DATA ENTRIES:
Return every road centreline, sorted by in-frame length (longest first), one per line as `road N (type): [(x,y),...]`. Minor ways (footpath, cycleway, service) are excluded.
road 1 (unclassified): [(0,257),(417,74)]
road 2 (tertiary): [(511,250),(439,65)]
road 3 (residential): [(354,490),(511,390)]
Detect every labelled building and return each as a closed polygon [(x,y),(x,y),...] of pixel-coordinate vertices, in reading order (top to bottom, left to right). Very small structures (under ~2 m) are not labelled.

...

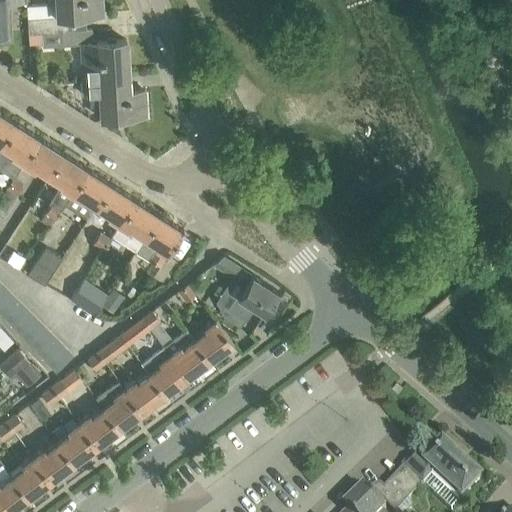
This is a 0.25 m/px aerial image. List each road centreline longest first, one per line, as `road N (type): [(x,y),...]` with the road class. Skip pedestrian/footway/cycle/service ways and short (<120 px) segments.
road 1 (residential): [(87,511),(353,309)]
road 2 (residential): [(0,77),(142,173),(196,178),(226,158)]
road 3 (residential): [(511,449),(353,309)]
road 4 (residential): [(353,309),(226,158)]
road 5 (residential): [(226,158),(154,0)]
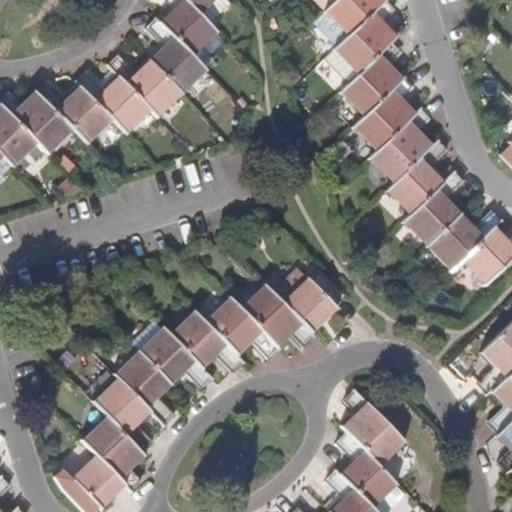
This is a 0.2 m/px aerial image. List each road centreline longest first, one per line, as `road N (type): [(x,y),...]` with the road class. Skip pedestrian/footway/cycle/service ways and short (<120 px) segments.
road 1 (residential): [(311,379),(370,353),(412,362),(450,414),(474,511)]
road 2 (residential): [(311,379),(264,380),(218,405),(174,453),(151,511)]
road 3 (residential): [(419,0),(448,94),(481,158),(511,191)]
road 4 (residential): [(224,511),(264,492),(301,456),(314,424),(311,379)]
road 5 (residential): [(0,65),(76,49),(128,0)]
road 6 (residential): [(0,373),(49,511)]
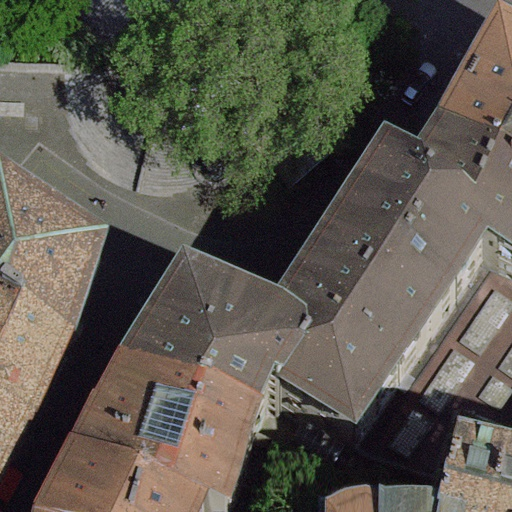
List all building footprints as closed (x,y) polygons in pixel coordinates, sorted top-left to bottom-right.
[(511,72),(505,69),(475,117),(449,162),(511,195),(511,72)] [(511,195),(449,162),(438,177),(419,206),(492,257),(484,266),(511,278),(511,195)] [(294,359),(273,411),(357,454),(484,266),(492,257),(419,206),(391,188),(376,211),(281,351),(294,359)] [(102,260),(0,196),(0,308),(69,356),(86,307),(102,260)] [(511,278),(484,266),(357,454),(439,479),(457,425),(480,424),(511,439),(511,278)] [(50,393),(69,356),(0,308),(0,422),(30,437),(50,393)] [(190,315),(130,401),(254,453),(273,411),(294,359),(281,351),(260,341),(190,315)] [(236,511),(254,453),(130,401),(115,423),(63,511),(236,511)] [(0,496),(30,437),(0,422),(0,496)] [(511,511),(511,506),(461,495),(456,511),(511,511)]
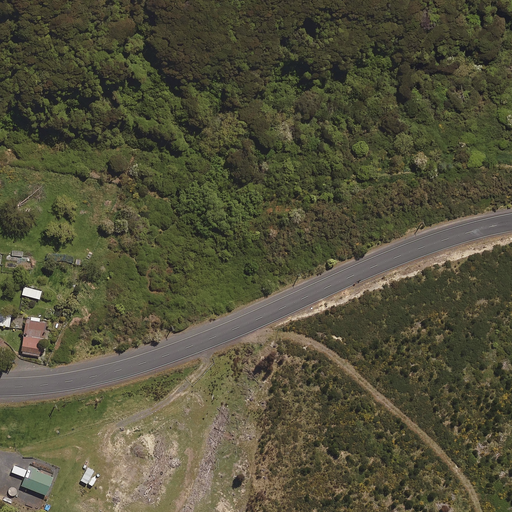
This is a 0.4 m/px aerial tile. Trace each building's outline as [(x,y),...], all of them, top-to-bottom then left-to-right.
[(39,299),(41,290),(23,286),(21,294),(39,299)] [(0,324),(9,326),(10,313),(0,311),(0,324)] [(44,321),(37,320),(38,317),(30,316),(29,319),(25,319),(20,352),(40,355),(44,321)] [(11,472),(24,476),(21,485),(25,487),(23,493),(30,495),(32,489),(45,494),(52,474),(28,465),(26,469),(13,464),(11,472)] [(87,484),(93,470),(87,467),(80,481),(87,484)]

---

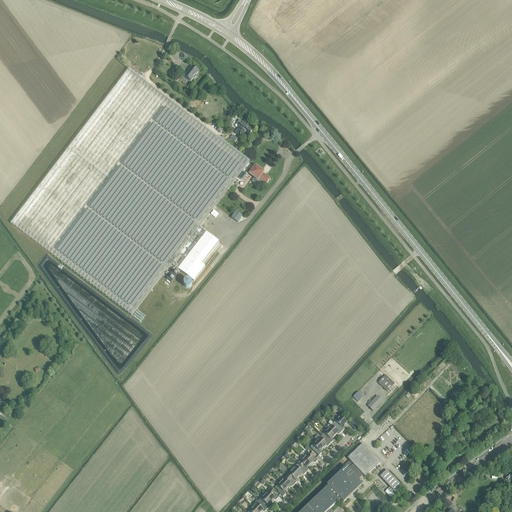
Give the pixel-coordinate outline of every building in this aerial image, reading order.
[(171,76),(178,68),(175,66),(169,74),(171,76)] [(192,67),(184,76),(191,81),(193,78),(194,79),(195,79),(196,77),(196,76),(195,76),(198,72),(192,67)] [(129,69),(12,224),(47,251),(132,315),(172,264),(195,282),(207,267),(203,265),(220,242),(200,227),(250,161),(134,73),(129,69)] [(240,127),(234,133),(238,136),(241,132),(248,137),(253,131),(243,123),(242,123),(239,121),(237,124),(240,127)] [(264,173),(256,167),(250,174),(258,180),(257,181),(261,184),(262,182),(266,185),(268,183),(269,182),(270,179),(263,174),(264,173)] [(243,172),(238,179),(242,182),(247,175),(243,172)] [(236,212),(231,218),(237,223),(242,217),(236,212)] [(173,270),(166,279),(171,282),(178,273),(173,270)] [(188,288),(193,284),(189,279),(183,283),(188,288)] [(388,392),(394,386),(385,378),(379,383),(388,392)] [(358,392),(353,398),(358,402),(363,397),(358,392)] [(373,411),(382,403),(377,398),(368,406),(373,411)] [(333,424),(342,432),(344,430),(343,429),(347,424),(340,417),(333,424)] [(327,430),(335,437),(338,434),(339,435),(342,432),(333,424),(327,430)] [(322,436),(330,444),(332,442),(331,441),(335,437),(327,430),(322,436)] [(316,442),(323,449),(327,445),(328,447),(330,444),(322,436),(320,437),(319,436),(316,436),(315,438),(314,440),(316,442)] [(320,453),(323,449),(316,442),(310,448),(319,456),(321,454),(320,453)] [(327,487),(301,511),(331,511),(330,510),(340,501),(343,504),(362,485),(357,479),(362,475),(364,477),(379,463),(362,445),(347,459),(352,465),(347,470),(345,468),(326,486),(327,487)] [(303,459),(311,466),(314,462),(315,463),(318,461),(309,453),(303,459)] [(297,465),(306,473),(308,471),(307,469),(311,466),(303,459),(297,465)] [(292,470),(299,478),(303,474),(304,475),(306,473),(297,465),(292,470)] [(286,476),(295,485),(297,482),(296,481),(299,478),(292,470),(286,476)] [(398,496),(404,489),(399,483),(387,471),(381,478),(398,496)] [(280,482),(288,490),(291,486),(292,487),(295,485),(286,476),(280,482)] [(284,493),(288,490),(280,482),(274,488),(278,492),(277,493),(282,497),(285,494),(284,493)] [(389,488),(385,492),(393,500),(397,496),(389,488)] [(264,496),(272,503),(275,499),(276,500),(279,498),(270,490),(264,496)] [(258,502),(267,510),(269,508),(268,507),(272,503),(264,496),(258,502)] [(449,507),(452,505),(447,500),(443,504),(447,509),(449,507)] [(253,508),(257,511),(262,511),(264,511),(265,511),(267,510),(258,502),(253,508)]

PROMPT:
Copy out the lines between the one holding "Return every road" and the one holding "road 3 (residential): [(354,490),(511,390)]", inclusive, swapping "Minor ways" for "Secondary ways" and leaving everything else as it is.

ANSWER TO THE TASK:
Return every road centreline, sorted by in-frame length (longest first), one per line as `road N (type): [(x,y),...]`. Secondary ways (footpath, cycleway, service) are excluded.
road 1 (unclassified): [(0,257),(417,74)]
road 2 (tertiary): [(511,250),(439,65)]
road 3 (residential): [(354,490),(511,390)]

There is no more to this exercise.